Goal of the exercise: Make an exact copy of the entries below, with all images left out.

Data to use:

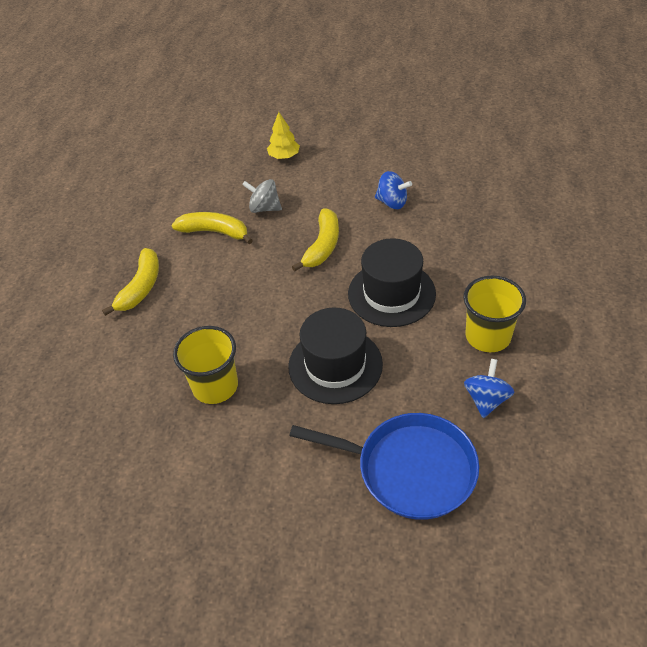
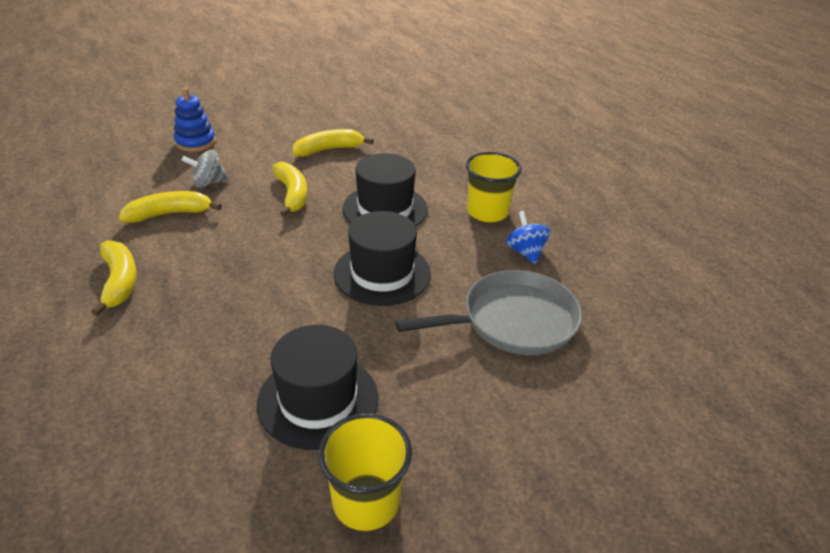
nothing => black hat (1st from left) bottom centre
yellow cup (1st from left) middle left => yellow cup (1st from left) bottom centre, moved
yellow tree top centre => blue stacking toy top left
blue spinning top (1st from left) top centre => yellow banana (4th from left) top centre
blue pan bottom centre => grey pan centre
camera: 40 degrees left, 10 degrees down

Answer section:
nothing => black hat (1st from left) bottom centre
yellow cup (1st from left) middle left => yellow cup (1st from left) bottom centre, moved
yellow tree top centre => blue stacking toy top left
blue spinning top (1st from left) top centre => yellow banana (4th from left) top centre
blue pan bottom centre => grey pan centre
camera: 40 degrees left, 10 degrees down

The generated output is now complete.